■ **Exercise details**
Below is a listing; reproduce exactly its lines from the one containing "BUTTON1 pin SIG: D0 -> D6" to its last line, both ends kept, and no other lines.

■ **Records for this task**
- - -
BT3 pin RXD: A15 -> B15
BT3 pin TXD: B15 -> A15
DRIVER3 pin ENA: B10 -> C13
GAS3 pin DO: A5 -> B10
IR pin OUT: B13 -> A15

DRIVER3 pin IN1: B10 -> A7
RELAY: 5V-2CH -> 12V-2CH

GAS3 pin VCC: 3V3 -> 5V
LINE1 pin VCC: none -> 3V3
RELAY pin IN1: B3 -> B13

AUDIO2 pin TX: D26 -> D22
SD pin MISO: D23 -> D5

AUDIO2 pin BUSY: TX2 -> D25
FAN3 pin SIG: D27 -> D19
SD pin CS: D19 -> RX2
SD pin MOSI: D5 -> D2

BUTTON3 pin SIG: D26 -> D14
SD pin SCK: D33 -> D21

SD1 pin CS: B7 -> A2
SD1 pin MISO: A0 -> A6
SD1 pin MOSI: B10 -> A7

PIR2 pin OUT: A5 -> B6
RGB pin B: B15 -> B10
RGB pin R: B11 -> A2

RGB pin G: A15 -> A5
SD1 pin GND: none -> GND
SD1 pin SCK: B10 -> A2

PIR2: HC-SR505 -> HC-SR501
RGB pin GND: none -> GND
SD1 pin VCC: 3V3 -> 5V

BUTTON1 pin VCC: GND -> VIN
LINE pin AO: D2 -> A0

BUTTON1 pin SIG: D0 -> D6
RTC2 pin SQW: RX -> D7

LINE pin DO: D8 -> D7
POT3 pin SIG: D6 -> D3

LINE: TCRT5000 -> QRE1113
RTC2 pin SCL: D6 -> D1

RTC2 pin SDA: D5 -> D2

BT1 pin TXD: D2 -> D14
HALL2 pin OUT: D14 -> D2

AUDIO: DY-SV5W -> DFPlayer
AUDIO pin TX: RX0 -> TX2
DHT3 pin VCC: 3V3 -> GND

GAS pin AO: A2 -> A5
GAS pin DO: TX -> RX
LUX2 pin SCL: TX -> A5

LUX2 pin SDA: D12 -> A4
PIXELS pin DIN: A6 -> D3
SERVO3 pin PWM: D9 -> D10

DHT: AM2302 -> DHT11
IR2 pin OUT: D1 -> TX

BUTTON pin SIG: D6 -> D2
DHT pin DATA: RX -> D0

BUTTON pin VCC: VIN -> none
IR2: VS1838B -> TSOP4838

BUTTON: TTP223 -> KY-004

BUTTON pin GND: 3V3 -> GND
- - -
■ **Task solution**
BUTTON1 pin SIG: D0 -> D6
RTC2 pin SQW: RX -> D7

LINE pin DO: D8 -> D7
POT3 pin SIG: D6 -> D3

LINE: TCRT5000 -> QRE1113
RTC2 pin SCL: D6 -> D1

RTC2 pin SDA: D5 -> D2

BT1 pin TXD: D2 -> D14
HALL2 pin OUT: D14 -> D2

AUDIO: DY-SV5W -> DFPlayer
AUDIO pin TX: RX0 -> TX2
DHT3 pin VCC: 3V3 -> GND

GAS pin AO: A2 -> A5
GAS pin DO: TX -> RX
LUX2 pin SCL: TX -> A5

LUX2 pin SDA: D12 -> A4
PIXELS pin DIN: A6 -> D3
SERVO3 pin PWM: D9 -> D10

DHT: AM2302 -> DHT11
IR2 pin OUT: D1 -> TX

BUTTON pin SIG: D6 -> D2
DHT pin DATA: RX -> D0

BUTTON pin VCC: VIN -> none
IR2: VS1838B -> TSOP4838

BUTTON: TTP223 -> KY-004

BUTTON pin GND: 3V3 -> GND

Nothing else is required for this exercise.